**WHAT YOU NEED TO DO:** Starting with the line that holds "IMU2: ADXL345 -> MPU6050", copy out each remaining line of the listing below, up to and including the last one, and include nothing else.

**DATA FOR THIS EXERCISE:**
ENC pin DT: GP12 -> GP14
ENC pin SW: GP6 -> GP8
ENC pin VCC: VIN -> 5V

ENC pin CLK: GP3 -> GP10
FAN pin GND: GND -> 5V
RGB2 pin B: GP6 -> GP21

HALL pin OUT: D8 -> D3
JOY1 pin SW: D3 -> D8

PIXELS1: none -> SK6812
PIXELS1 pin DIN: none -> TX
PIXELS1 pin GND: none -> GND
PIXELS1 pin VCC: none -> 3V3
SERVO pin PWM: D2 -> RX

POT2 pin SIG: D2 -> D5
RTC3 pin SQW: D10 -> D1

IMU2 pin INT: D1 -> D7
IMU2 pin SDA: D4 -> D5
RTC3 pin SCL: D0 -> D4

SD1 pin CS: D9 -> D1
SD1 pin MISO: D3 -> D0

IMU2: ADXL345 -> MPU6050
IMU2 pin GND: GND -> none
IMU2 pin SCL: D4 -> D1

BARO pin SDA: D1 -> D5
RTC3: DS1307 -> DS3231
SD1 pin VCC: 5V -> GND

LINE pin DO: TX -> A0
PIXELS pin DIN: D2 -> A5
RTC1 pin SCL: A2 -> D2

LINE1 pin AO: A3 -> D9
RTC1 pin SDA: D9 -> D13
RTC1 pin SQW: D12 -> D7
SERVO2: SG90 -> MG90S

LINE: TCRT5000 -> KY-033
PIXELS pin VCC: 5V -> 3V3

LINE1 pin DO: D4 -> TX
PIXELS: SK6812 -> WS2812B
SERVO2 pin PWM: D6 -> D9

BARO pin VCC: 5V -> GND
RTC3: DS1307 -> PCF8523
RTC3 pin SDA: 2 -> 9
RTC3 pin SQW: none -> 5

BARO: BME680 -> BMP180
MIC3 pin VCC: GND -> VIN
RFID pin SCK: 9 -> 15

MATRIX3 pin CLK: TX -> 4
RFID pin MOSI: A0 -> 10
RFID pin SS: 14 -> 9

**WRITTEN RESPONSE:**
IMU2: ADXL345 -> MPU6050
IMU2 pin GND: GND -> none
IMU2 pin SCL: D4 -> D1

BARO pin SDA: D1 -> D5
RTC3: DS1307 -> DS3231
SD1 pin VCC: 5V -> GND

LINE pin DO: TX -> A0
PIXELS pin DIN: D2 -> A5
RTC1 pin SCL: A2 -> D2

LINE1 pin AO: A3 -> D9
RTC1 pin SDA: D9 -> D13
RTC1 pin SQW: D12 -> D7
SERVO2: SG90 -> MG90S

LINE: TCRT5000 -> KY-033
PIXELS pin VCC: 5V -> 3V3

LINE1 pin DO: D4 -> TX
PIXELS: SK6812 -> WS2812B
SERVO2 pin PWM: D6 -> D9

BARO pin VCC: 5V -> GND
RTC3: DS1307 -> PCF8523
RTC3 pin SDA: 2 -> 9
RTC3 pin SQW: none -> 5

BARO: BME680 -> BMP180
MIC3 pin VCC: GND -> VIN
RFID pin SCK: 9 -> 15

MATRIX3 pin CLK: TX -> 4
RFID pin MOSI: A0 -> 10
RFID pin SS: 14 -> 9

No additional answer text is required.